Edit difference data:
****************

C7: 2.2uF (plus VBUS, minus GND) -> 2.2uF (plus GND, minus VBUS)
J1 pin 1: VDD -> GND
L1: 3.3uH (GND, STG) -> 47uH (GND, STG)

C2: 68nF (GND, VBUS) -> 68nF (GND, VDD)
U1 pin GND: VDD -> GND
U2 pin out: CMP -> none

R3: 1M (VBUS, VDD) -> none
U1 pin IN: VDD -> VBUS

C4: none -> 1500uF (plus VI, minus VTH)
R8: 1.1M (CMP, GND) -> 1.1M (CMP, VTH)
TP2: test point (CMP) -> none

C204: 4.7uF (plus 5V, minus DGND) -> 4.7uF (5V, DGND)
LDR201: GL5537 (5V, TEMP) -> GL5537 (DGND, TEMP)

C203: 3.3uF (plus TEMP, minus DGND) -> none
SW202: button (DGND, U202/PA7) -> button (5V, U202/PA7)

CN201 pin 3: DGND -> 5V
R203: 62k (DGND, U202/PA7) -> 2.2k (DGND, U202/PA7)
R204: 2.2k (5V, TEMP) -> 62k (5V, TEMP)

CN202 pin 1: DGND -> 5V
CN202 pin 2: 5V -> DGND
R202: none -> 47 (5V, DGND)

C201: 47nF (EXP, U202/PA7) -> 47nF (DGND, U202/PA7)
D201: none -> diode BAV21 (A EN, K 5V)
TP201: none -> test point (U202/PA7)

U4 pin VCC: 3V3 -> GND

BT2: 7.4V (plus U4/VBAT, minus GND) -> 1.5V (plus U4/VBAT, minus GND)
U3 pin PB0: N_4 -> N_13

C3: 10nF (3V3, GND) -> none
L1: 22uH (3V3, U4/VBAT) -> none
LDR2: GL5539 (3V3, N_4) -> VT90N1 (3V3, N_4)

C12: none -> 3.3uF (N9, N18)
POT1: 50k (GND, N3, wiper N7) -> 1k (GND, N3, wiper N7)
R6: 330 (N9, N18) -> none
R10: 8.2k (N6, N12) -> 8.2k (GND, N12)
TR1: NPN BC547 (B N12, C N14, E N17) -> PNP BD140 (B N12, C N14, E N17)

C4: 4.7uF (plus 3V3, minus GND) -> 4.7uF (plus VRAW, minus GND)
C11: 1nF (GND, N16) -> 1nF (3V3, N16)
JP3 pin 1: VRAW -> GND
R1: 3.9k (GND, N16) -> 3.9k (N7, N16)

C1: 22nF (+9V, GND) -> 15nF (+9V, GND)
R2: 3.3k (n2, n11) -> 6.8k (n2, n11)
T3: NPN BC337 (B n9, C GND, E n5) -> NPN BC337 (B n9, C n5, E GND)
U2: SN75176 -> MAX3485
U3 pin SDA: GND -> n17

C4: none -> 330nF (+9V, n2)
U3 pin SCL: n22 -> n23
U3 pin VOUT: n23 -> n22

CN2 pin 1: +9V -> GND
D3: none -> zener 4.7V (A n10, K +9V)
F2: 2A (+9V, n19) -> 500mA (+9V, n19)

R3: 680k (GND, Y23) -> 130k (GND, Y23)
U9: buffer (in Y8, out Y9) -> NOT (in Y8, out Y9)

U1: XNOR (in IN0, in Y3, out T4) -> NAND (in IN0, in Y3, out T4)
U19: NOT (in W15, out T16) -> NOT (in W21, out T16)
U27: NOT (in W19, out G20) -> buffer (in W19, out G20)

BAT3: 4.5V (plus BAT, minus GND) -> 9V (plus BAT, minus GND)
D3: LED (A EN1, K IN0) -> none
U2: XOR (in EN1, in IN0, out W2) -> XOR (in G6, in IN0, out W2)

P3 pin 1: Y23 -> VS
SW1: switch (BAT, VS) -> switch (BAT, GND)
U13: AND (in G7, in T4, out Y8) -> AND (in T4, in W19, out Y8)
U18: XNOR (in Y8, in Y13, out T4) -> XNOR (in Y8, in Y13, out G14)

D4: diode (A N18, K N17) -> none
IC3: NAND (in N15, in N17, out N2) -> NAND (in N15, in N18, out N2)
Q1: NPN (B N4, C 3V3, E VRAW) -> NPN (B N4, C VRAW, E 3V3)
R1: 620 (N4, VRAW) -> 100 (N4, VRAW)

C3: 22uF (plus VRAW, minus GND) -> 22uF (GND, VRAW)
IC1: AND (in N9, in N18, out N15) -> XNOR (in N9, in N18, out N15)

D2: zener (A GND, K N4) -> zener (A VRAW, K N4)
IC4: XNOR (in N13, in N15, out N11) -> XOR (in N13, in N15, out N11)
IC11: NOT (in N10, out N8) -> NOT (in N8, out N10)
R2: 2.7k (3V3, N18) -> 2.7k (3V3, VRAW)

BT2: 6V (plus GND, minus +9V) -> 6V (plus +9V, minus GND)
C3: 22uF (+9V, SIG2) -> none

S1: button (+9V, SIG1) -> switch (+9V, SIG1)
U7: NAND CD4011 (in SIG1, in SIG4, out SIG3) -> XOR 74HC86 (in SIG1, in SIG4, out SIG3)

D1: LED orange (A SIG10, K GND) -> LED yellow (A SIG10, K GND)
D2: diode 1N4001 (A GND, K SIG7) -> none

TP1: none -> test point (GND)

****************

Required action => The answer must consist of every line above that contains the word "NAND".

Exercise solution =>
U1: XNOR (in IN0, in Y3, out T4) -> NAND (in IN0, in Y3, out T4)
IC3: NAND (in N15, in N17, out N2) -> NAND (in N15, in N18, out N2)
U7: NAND CD4011 (in SIG1, in SIG4, out SIG3) -> XOR 74HC86 (in SIG1, in SIG4, out SIG3)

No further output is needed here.